> TASK GOAL: Here are the records. Write out exactly the lines between the one holding "tan brick B1:B3" and the one holding "none -> purple plate I2 level 1", inclusive.

<<<<

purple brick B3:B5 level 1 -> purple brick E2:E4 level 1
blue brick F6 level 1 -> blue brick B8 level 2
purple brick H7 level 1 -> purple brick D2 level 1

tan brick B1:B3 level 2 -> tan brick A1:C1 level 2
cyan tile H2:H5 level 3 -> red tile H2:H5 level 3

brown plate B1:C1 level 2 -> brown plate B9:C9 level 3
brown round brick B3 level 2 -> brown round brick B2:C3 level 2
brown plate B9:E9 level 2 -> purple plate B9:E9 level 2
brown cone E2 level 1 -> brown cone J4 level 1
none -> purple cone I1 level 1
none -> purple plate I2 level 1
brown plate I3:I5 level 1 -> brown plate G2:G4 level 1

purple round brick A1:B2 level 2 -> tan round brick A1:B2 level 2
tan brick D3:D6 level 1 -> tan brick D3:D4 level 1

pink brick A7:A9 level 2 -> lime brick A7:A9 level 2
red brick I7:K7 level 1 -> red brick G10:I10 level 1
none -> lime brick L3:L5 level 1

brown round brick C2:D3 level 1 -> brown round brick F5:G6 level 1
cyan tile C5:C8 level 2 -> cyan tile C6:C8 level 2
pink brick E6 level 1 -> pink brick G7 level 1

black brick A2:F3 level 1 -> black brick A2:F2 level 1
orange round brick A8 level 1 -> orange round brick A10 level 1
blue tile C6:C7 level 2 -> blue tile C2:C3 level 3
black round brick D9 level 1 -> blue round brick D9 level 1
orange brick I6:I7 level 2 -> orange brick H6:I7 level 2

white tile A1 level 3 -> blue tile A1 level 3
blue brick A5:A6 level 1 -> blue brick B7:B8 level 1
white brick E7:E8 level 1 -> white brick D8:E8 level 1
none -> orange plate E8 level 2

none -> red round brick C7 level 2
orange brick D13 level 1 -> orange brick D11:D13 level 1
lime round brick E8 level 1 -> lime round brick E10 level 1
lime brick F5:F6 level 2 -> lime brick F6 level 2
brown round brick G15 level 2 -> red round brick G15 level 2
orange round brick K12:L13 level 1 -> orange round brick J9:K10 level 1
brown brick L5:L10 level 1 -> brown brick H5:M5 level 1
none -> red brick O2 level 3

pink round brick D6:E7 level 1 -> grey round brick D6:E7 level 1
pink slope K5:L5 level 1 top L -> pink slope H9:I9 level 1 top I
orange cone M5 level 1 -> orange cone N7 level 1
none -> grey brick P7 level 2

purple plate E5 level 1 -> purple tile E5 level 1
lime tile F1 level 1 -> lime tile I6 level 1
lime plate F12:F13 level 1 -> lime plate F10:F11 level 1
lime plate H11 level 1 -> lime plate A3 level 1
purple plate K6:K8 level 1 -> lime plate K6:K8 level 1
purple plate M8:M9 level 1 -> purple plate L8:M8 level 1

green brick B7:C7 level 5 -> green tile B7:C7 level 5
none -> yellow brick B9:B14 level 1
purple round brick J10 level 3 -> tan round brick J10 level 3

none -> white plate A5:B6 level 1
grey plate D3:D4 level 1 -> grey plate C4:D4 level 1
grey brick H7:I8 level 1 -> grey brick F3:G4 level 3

>>>>

> EXERCISE ANSWER:
tan brick B1:B3 level 2 -> tan brick A1:C1 level 2
cyan tile H2:H5 level 3 -> red tile H2:H5 level 3

brown plate B1:C1 level 2 -> brown plate B9:C9 level 3
brown round brick B3 level 2 -> brown round brick B2:C3 level 2
brown plate B9:E9 level 2 -> purple plate B9:E9 level 2
brown cone E2 level 1 -> brown cone J4 level 1
none -> purple cone I1 level 1
none -> purple plate I2 level 1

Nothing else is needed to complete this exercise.